Start of Block
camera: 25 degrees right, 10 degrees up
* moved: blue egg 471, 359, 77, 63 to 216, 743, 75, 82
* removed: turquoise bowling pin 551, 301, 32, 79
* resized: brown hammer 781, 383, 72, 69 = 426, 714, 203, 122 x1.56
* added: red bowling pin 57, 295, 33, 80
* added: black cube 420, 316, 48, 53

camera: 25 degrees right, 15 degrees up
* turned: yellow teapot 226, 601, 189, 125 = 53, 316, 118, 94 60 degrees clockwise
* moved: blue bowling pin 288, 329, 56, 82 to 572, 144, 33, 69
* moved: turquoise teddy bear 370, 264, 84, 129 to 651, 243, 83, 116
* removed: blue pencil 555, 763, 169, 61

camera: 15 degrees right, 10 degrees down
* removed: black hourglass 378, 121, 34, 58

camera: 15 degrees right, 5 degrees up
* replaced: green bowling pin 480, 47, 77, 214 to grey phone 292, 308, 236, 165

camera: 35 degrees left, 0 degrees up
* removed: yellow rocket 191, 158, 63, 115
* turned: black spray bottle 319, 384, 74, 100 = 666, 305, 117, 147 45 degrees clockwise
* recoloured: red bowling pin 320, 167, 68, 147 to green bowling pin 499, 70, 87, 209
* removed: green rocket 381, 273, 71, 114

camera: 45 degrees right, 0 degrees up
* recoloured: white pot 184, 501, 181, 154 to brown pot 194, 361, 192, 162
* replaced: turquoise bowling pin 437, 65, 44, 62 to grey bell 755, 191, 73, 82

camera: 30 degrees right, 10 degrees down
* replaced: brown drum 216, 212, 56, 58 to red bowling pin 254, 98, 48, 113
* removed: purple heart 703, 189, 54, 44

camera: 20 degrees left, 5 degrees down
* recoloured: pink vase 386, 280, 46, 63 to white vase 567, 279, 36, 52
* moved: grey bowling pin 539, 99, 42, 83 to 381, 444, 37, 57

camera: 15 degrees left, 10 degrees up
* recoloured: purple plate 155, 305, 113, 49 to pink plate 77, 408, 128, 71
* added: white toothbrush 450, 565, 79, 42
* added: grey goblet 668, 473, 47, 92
End of Block
* Task description *
Could you reproduce all of the entries above exactly?

* Result of the exercise *
camera: 25 degrees right, 10 degrees up
* moved: blue egg 471, 359, 77, 63 to 216, 743, 75, 82
* removed: turquoise bowling pin 551, 301, 32, 79
* resized: brown hammer 781, 383, 72, 69 = 426, 714, 203, 122 x1.56
* added: red bowling pin 57, 295, 33, 80
* added: black cube 420, 316, 48, 53

camera: 25 degrees right, 15 degrees up
* turned: yellow teapot 226, 601, 189, 125 = 53, 316, 118, 94 60 degrees clockwise
* moved: blue bowling pin 288, 329, 56, 82 to 572, 144, 33, 69
* moved: turquoise teddy bear 370, 264, 84, 129 to 651, 243, 83, 116
* removed: blue pencil 555, 763, 169, 61

camera: 15 degrees right, 10 degrees down
* removed: black hourglass 378, 121, 34, 58

camera: 15 degrees right, 5 degrees up
* replaced: green bowling pin 480, 47, 77, 214 to grey phone 292, 308, 236, 165

camera: 35 degrees left, 0 degrees up
* removed: yellow rocket 191, 158, 63, 115
* turned: black spray bottle 319, 384, 74, 100 = 666, 305, 117, 147 45 degrees clockwise
* recoloured: red bowling pin 320, 167, 68, 147 to green bowling pin 499, 70, 87, 209
* removed: green rocket 381, 273, 71, 114

camera: 45 degrees right, 0 degrees up
* recoloured: white pot 184, 501, 181, 154 to brown pot 194, 361, 192, 162
* replaced: turquoise bowling pin 437, 65, 44, 62 to grey bell 755, 191, 73, 82

camera: 30 degrees right, 10 degrees down
* replaced: brown drum 216, 212, 56, 58 to red bowling pin 254, 98, 48, 113
* removed: purple heart 703, 189, 54, 44

camera: 20 degrees left, 5 degrees down
* recoloured: pink vase 386, 280, 46, 63 to white vase 567, 279, 36, 52
* moved: grey bowling pin 539, 99, 42, 83 to 381, 444, 37, 57

camera: 15 degrees left, 10 degrees up
* recoloured: purple plate 155, 305, 113, 49 to pink plate 77, 408, 128, 71
* added: white toothbrush 450, 565, 79, 42
* added: grey goblet 668, 473, 47, 92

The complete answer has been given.